[Material provided]:
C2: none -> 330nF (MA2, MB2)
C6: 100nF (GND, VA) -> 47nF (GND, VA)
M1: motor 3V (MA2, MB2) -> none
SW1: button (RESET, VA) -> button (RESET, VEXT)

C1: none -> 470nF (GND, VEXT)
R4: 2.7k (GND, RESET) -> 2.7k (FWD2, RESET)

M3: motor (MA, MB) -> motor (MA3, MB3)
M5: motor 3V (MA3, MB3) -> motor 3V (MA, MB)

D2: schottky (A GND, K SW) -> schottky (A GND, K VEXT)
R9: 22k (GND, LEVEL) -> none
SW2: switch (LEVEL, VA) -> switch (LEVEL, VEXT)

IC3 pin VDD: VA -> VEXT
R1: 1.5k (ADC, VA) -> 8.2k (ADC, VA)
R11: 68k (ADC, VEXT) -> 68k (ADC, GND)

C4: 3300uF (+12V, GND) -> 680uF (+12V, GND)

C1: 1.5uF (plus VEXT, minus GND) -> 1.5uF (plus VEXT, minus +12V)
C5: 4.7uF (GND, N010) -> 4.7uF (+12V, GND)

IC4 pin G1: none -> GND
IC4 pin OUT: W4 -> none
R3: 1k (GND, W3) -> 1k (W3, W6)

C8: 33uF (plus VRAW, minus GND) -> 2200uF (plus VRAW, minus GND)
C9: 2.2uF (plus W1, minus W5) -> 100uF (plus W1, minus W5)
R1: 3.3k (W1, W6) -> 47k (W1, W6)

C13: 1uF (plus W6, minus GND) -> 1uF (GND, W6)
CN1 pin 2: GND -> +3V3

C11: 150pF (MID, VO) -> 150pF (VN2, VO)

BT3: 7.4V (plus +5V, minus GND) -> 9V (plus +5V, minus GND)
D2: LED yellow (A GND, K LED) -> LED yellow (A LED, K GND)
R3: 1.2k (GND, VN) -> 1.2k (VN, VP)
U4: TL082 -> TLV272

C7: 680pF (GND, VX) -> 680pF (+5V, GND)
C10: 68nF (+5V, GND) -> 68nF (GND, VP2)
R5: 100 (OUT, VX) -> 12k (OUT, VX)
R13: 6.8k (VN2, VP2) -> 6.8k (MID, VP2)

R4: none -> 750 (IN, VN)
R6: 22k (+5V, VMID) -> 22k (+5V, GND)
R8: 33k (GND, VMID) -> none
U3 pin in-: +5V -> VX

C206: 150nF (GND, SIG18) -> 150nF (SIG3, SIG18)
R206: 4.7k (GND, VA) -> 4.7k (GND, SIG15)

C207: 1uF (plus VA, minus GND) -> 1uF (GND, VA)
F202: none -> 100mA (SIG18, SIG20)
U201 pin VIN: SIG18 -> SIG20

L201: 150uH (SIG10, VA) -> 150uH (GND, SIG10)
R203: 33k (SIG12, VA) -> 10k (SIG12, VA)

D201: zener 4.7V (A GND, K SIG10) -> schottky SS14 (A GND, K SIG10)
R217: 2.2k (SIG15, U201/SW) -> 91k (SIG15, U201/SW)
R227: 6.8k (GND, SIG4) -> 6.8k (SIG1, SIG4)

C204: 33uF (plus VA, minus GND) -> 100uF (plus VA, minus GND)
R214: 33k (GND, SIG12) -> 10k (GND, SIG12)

[What to do]:
Having read the entries above, set each one down again exactly.

[Expected answer]:
C2: none -> 330nF (MA2, MB2)
C6: 100nF (GND, VA) -> 47nF (GND, VA)
M1: motor 3V (MA2, MB2) -> none
SW1: button (RESET, VA) -> button (RESET, VEXT)

C1: none -> 470nF (GND, VEXT)
R4: 2.7k (GND, RESET) -> 2.7k (FWD2, RESET)

M3: motor (MA, MB) -> motor (MA3, MB3)
M5: motor 3V (MA3, MB3) -> motor 3V (MA, MB)

D2: schottky (A GND, K SW) -> schottky (A GND, K VEXT)
R9: 22k (GND, LEVEL) -> none
SW2: switch (LEVEL, VA) -> switch (LEVEL, VEXT)

IC3 pin VDD: VA -> VEXT
R1: 1.5k (ADC, VA) -> 8.2k (ADC, VA)
R11: 68k (ADC, VEXT) -> 68k (ADC, GND)

C4: 3300uF (+12V, GND) -> 680uF (+12V, GND)

C1: 1.5uF (plus VEXT, minus GND) -> 1.5uF (plus VEXT, minus +12V)
C5: 4.7uF (GND, N010) -> 4.7uF (+12V, GND)

IC4 pin G1: none -> GND
IC4 pin OUT: W4 -> none
R3: 1k (GND, W3) -> 1k (W3, W6)

C8: 33uF (plus VRAW, minus GND) -> 2200uF (plus VRAW, minus GND)
C9: 2.2uF (plus W1, minus W5) -> 100uF (plus W1, minus W5)
R1: 3.3k (W1, W6) -> 47k (W1, W6)

C13: 1uF (plus W6, minus GND) -> 1uF (GND, W6)
CN1 pin 2: GND -> +3V3

C11: 150pF (MID, VO) -> 150pF (VN2, VO)

BT3: 7.4V (plus +5V, minus GND) -> 9V (plus +5V, minus GND)
D2: LED yellow (A GND, K LED) -> LED yellow (A LED, K GND)
R3: 1.2k (GND, VN) -> 1.2k (VN, VP)
U4: TL082 -> TLV272

C7: 680pF (GND, VX) -> 680pF (+5V, GND)
C10: 68nF (+5V, GND) -> 68nF (GND, VP2)
R5: 100 (OUT, VX) -> 12k (OUT, VX)
R13: 6.8k (VN2, VP2) -> 6.8k (MID, VP2)

R4: none -> 750 (IN, VN)
R6: 22k (+5V, VMID) -> 22k (+5V, GND)
R8: 33k (GND, VMID) -> none
U3 pin in-: +5V -> VX

C206: 150nF (GND, SIG18) -> 150nF (SIG3, SIG18)
R206: 4.7k (GND, VA) -> 4.7k (GND, SIG15)

C207: 1uF (plus VA, minus GND) -> 1uF (GND, VA)
F202: none -> 100mA (SIG18, SIG20)
U201 pin VIN: SIG18 -> SIG20

L201: 150uH (SIG10, VA) -> 150uH (GND, SIG10)
R203: 33k (SIG12, VA) -> 10k (SIG12, VA)

D201: zener 4.7V (A GND, K SIG10) -> schottky SS14 (A GND, K SIG10)
R217: 2.2k (SIG15, U201/SW) -> 91k (SIG15, U201/SW)
R227: 6.8k (GND, SIG4) -> 6.8k (SIG1, SIG4)

C204: 33uF (plus VA, minus GND) -> 100uF (plus VA, minus GND)
R214: 33k (GND, SIG12) -> 10k (GND, SIG12)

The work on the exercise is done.